Copy each entry precisely as written, and do not carry over the pictures.

### DATA PROVIDED
--------------------------------------------------
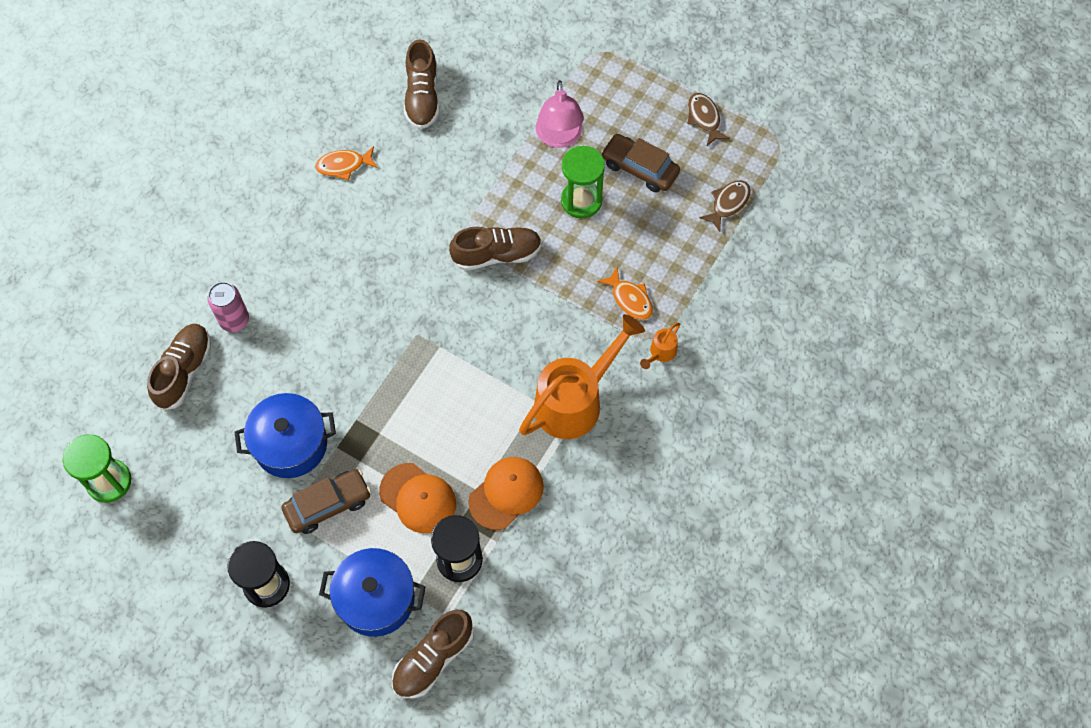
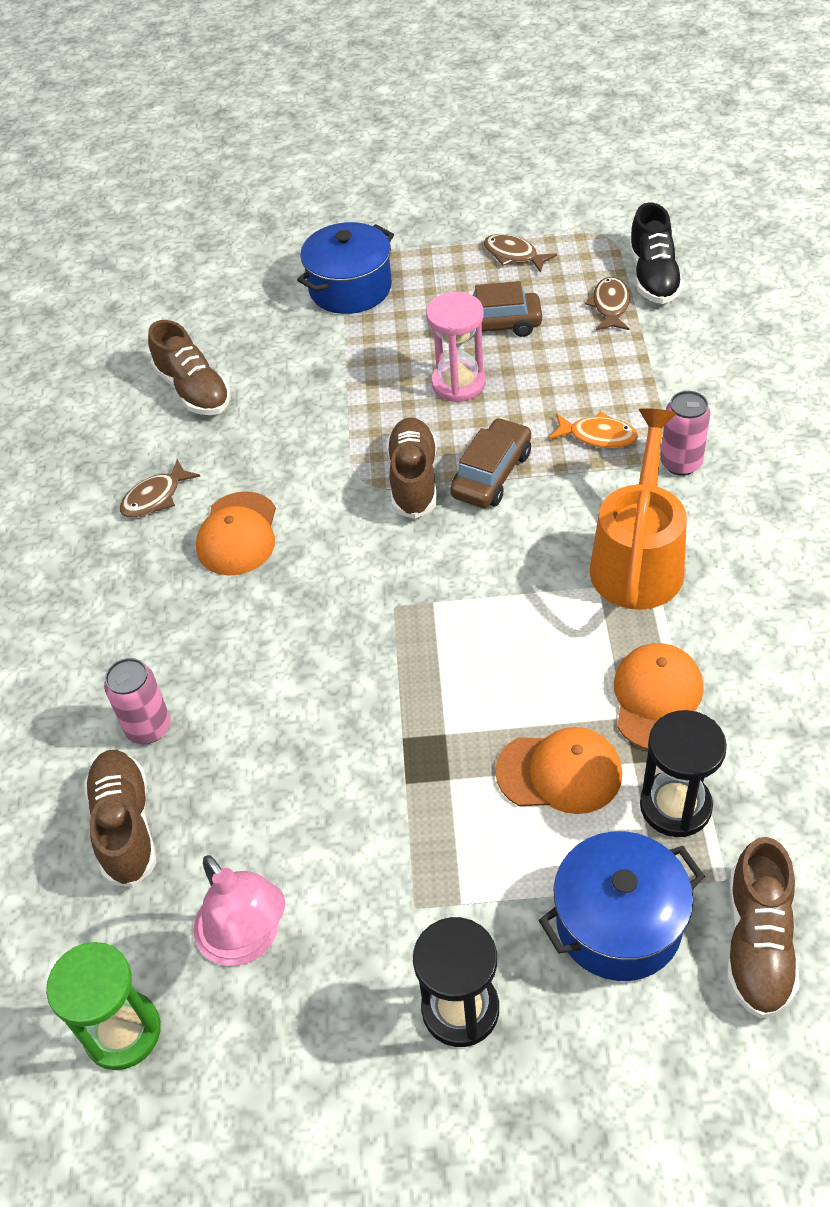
camera: 30 degrees left, 15 degrees down
(291, 444) = (343, 818): blue pot -> blue pot (350, 288)
(328, 504) = (454, 855): brown car -> brown car (491, 474)
(344, 165) = (155, 497): orange fish -> brown fish
(370, 224) = (238, 534): none -> orange cap
(496, 254) = (413, 479): brown shoe -> brown shoe turned 45 degrees counterclockwise
(559, 137) = (380, 345): pink lamp -> pink lamp (247, 940)
(581, 201) = (458, 383): green hourglass -> pink hourglass
(660, 353) = (681, 463): orange watering can -> pink can
(777, 198) = (653, 277): none -> black shoe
--------------------------------------------------
### ANSWER FOR THIS EXERCISE
camera: 30 degrees left, 15 degrees down
(291, 444) = (343, 818): blue pot -> blue pot (350, 288)
(328, 504) = (454, 855): brown car -> brown car (491, 474)
(344, 165) = (155, 497): orange fish -> brown fish
(370, 224) = (238, 534): none -> orange cap
(496, 254) = (413, 479): brown shoe -> brown shoe turned 45 degrees counterclockwise
(559, 137) = (380, 345): pink lamp -> pink lamp (247, 940)
(581, 201) = (458, 383): green hourglass -> pink hourglass
(660, 353) = (681, 463): orange watering can -> pink can
(777, 198) = (653, 277): none -> black shoe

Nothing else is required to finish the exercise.